---- Information shown

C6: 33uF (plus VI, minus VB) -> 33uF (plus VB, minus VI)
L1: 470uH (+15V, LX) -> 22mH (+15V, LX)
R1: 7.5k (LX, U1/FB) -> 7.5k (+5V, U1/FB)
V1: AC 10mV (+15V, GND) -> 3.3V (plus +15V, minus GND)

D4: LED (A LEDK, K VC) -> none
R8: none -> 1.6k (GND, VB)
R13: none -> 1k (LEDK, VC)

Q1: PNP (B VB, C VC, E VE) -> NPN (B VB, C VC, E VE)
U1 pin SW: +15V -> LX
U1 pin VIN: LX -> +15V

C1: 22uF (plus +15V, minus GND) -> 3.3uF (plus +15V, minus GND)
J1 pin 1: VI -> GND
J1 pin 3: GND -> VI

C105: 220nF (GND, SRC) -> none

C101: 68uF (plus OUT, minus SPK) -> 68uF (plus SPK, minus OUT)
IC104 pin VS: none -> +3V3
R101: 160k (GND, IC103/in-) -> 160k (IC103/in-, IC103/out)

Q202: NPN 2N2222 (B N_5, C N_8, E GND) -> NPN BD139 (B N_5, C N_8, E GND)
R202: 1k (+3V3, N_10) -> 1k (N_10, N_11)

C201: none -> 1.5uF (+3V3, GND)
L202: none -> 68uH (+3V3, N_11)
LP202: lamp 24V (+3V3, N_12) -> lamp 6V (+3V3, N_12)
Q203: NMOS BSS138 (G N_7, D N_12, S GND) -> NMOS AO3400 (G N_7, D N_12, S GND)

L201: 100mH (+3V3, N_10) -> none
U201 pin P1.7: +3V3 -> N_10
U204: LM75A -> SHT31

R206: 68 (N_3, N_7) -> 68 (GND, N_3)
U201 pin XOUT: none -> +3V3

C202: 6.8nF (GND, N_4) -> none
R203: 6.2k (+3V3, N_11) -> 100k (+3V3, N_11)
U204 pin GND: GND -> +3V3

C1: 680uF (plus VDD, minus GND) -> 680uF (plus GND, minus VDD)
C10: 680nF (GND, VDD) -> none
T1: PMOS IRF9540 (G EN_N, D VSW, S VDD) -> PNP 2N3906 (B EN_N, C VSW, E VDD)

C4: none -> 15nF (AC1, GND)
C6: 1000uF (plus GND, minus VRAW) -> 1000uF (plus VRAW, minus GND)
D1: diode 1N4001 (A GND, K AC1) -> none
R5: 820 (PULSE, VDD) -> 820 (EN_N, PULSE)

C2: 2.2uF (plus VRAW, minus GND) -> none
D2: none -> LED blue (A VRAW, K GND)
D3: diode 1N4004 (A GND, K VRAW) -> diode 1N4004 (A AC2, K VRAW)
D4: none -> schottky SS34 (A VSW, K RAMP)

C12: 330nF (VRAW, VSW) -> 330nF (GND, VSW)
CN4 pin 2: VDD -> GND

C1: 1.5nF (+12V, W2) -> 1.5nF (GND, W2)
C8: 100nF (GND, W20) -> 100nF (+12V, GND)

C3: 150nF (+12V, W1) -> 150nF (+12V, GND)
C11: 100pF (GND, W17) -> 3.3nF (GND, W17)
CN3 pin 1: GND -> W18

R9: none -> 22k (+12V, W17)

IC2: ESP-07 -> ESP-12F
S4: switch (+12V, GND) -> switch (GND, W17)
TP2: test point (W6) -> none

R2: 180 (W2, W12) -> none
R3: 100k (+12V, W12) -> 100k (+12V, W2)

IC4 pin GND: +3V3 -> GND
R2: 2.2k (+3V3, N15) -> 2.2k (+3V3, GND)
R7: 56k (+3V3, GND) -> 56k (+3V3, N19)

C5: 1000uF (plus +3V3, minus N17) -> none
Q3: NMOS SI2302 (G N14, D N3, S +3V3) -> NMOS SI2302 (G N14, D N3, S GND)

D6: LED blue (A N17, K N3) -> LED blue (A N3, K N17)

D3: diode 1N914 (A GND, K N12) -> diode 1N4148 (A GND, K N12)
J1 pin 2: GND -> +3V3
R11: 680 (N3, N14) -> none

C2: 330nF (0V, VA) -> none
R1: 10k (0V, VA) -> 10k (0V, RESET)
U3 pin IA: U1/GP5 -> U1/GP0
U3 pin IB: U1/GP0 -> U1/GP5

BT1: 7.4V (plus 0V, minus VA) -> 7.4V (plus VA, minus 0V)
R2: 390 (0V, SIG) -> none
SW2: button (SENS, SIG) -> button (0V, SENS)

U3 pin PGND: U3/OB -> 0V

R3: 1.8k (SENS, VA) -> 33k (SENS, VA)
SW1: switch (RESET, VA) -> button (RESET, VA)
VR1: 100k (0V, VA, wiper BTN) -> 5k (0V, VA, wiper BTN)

--------

*What is needed*. Take the lines above from the one containing "R13: none -> 1k (LEDK, VC)" to the one containing "LP202: lamp 24V" and retype them exactly, both ends included, with nothing added.

*Task result*.
R13: none -> 1k (LEDK, VC)

Q1: PNP (B VB, C VC, E VE) -> NPN (B VB, C VC, E VE)
U1 pin SW: +15V -> LX
U1 pin VIN: LX -> +15V

C1: 22uF (plus +15V, minus GND) -> 3.3uF (plus +15V, minus GND)
J1 pin 1: VI -> GND
J1 pin 3: GND -> VI

C105: 220nF (GND, SRC) -> none

C101: 68uF (plus OUT, minus SPK) -> 68uF (plus SPK, minus OUT)
IC104 pin VS: none -> +3V3
R101: 160k (GND, IC103/in-) -> 160k (IC103/in-, IC103/out)

Q202: NPN 2N2222 (B N_5, C N_8, E GND) -> NPN BD139 (B N_5, C N_8, E GND)
R202: 1k (+3V3, N_10) -> 1k (N_10, N_11)

C201: none -> 1.5uF (+3V3, GND)
L202: none -> 68uH (+3V3, N_11)
LP202: lamp 24V (+3V3, N_12) -> lamp 6V (+3V3, N_12)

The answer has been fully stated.